DIRECTIONS
Can you turn the listing below into a JSON list of strings, one string per line, leaving out blank lines and the picture lines?

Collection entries
— BEGIN —
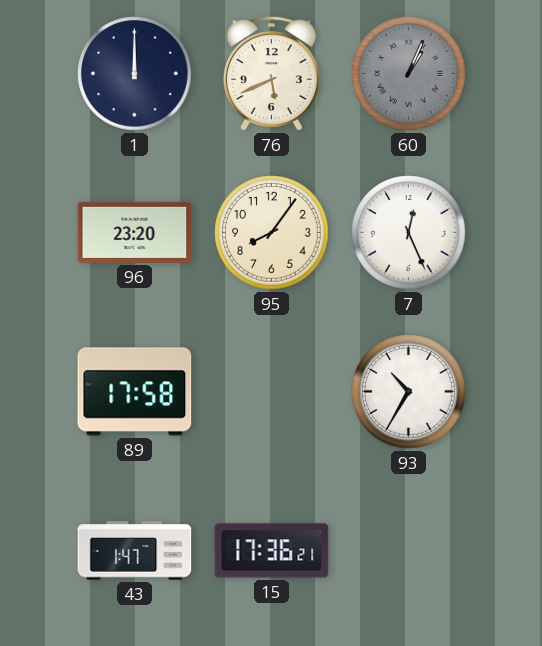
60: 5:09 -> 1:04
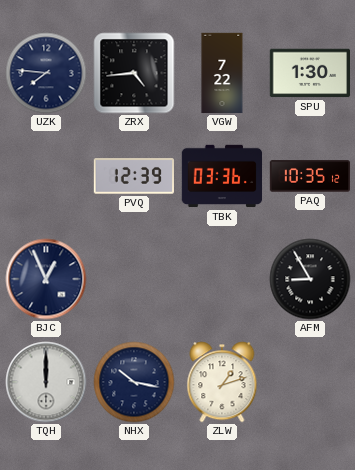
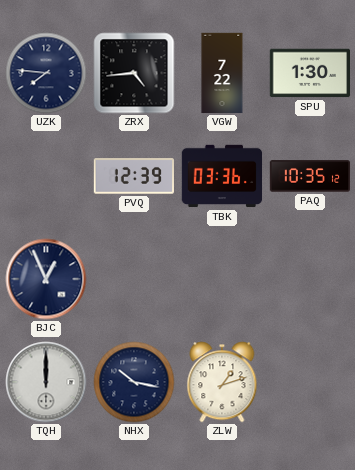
AFM: 8:55 -> none
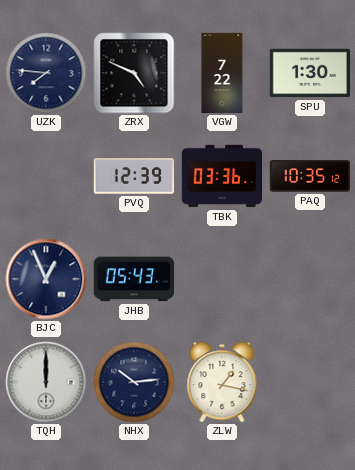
ZRX: 4:44 -> 4:49
JHB: none -> 05:43
NHX: 10:17 -> 10:14
ZLW: 1:12 -> 1:17
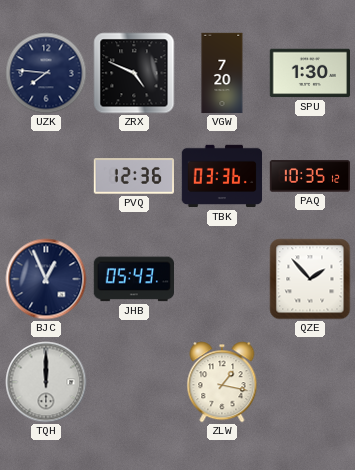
VGW: 7:22 -> 7:20
PVQ: 12:39 -> 12:36
QZE: none -> 1:53
NHX: 10:14 -> none
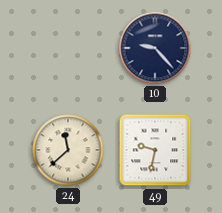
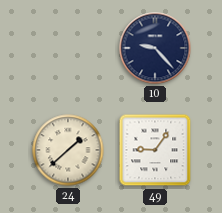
24: 11:38 -> 1:38
49: 9:32 -> 9:06
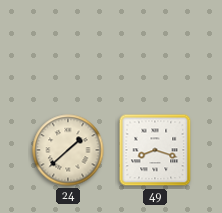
10: 9:23 -> none
49: 9:06 -> 8:18
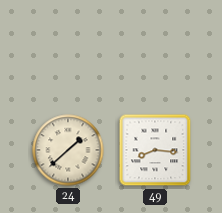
49: 8:18 -> 8:16
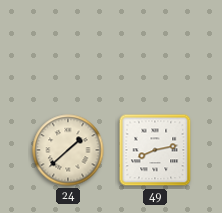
49: 8:16 -> 8:13
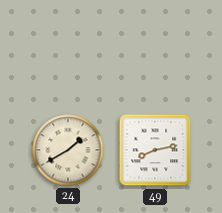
24: 1:38 -> 1:40
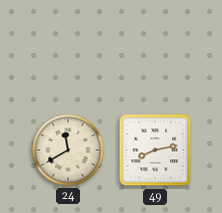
24: 1:40 -> 11:40
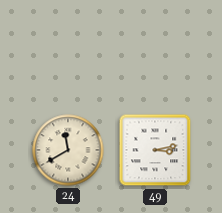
49: 8:13 -> 3:13
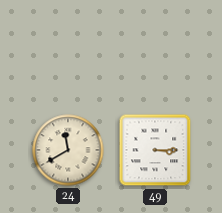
— END —
REPLY
[
  "60: 5:09 -> 1:04",
  "AFM: 8:55 -> none",
  "ZRX: 4:44 -> 4:49",
  "JHB: none -> 05:43",
  "NHX: 10:17 -> 10:14",
  "ZLW: 1:12 -> 1:17",
  "VGW: 7:22 -> 7:20",
  "PVQ: 12:39 -> 12:36",
  "QZE: none -> 1:53",
  "NHX: 10:14 -> none",
  "24: 11:38 -> 1:38",
  "49: 9:32 -> 9:06",
  "10: 9:23 -> none",
  "49: 9:06 -> 8:18",
  "49: 8:18 -> 8:16",
  "49: 8:16 -> 8:13",
  "24: 1:38 -> 1:40",
  "24: 1:40 -> 11:40",
  "49: 8:13 -> 3:13"
]